Copy out the stretch of the data below from the line that contains "Does transparent glass" through the line that contains "Is transparent glass window at upper left smaller", keeping every line unchanged.

• Listed records
•••••

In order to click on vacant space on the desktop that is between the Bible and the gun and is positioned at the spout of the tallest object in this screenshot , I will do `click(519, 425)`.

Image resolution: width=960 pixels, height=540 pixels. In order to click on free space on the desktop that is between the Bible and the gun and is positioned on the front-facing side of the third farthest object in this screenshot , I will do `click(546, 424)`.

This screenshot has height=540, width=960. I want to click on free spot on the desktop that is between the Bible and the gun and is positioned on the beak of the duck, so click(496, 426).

•••••

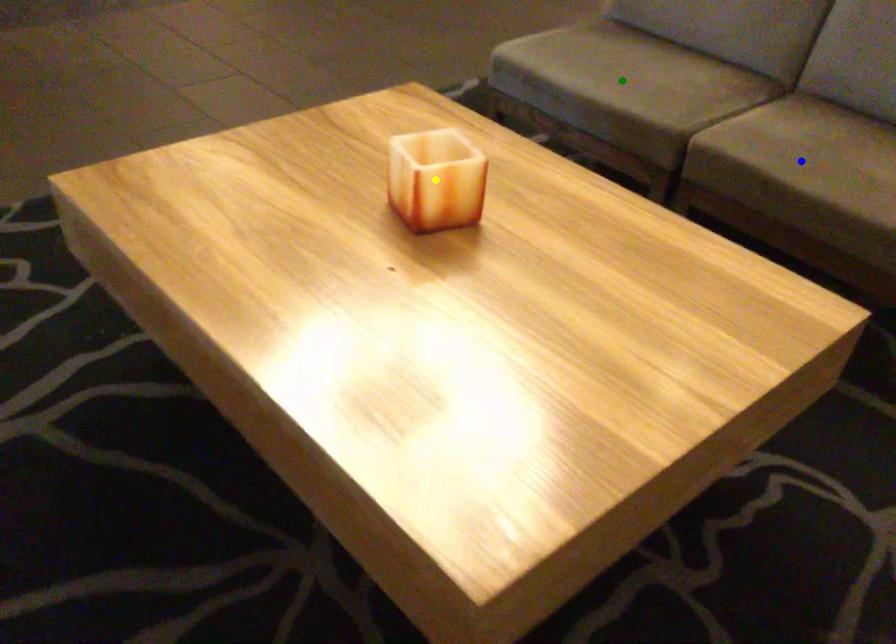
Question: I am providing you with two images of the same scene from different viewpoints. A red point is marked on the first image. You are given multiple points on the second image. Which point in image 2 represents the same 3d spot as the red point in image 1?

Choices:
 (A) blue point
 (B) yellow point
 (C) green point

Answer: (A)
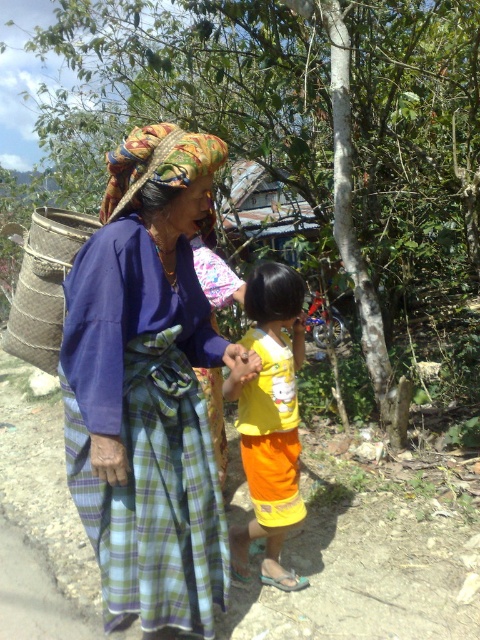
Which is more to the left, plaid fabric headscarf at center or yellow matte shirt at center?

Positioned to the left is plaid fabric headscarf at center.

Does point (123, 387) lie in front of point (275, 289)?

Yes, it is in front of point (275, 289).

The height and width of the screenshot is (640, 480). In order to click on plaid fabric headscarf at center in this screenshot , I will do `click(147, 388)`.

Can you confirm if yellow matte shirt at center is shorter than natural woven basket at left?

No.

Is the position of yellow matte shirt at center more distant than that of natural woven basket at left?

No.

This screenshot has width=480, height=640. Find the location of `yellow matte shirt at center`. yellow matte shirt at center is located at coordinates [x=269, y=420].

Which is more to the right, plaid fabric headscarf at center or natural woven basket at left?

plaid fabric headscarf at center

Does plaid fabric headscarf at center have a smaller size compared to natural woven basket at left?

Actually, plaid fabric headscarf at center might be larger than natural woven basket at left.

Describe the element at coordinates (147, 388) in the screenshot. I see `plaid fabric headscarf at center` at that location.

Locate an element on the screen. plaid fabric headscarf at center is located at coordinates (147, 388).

•••••

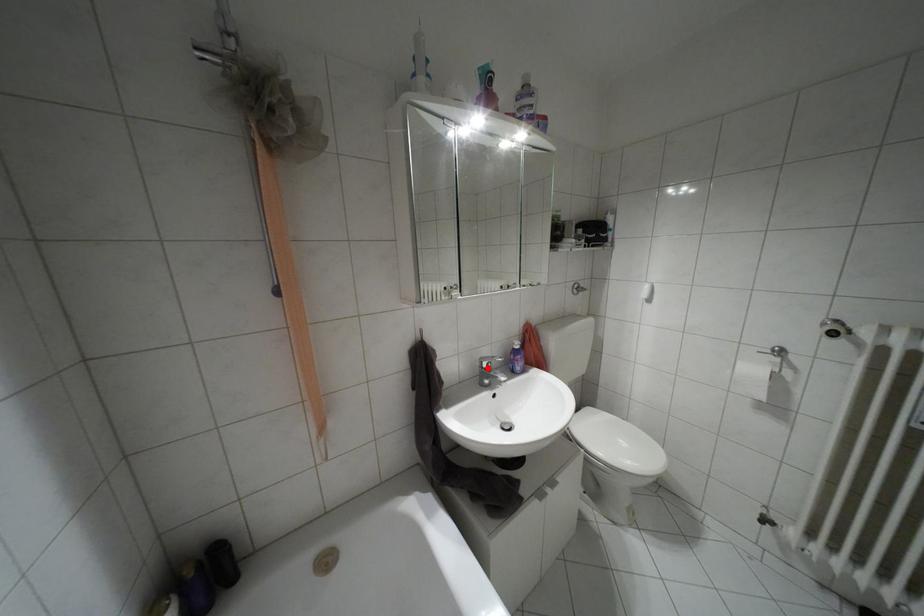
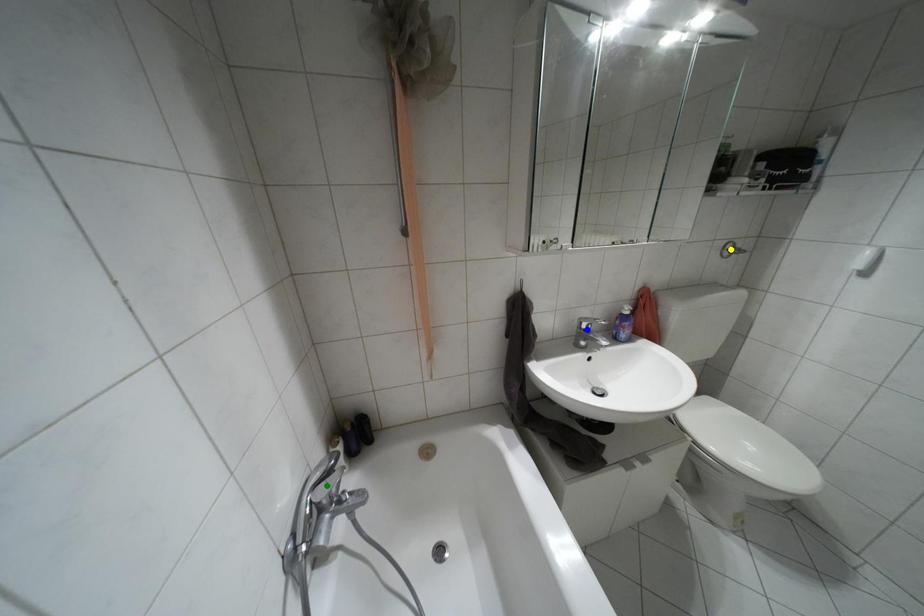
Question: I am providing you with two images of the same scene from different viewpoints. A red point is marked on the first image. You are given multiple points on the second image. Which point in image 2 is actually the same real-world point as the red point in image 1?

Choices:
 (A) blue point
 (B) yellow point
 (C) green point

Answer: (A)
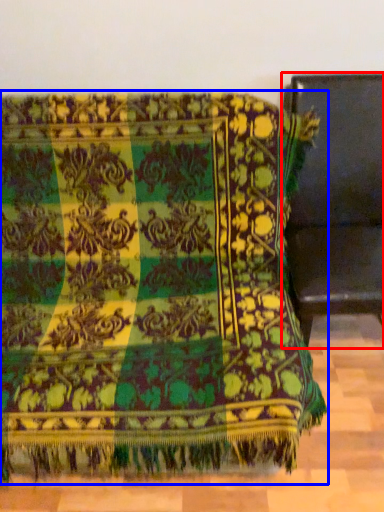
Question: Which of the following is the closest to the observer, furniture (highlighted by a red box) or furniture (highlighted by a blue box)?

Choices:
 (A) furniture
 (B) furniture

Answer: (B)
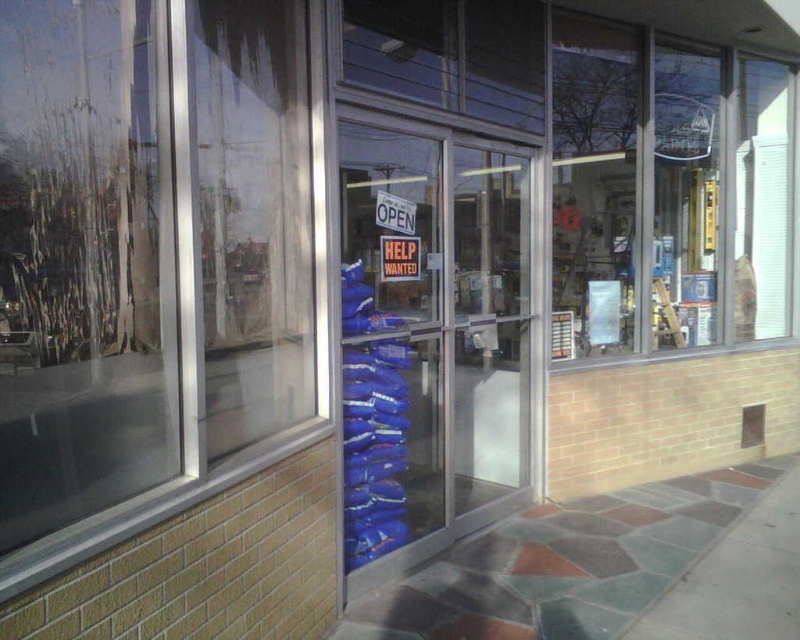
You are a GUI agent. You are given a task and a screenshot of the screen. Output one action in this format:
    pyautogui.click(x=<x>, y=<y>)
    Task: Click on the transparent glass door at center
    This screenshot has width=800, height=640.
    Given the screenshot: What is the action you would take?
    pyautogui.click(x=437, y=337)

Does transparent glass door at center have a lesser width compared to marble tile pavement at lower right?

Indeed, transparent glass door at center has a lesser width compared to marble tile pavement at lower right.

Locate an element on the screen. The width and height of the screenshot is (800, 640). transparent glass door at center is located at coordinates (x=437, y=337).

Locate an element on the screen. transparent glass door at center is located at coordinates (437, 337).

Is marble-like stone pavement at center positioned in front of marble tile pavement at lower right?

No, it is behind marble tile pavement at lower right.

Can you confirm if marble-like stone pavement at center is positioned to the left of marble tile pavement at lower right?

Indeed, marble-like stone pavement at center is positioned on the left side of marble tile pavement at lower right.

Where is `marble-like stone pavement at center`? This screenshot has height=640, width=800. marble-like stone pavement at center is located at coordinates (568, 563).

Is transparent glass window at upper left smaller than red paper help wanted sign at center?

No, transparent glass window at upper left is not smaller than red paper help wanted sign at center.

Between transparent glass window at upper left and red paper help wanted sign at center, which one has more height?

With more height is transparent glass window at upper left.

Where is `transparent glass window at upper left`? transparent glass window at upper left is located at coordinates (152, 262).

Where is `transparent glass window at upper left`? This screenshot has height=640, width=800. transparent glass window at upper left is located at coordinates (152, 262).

•••••

• Result of the task
Does transparent glass door at center have a lesser width compared to marble tile pavement at lower right?

Indeed, transparent glass door at center has a lesser width compared to marble tile pavement at lower right.

Locate an element on the screen. The width and height of the screenshot is (800, 640). transparent glass door at center is located at coordinates (x=437, y=337).

Locate an element on the screen. transparent glass door at center is located at coordinates (437, 337).

Is marble-like stone pavement at center positioned in front of marble tile pavement at lower right?

No, it is behind marble tile pavement at lower right.

Can you confirm if marble-like stone pavement at center is positioned to the left of marble tile pavement at lower right?

Indeed, marble-like stone pavement at center is positioned on the left side of marble tile pavement at lower right.

Where is `marble-like stone pavement at center`? This screenshot has height=640, width=800. marble-like stone pavement at center is located at coordinates (568, 563).

Is transparent glass window at upper left smaller than red paper help wanted sign at center?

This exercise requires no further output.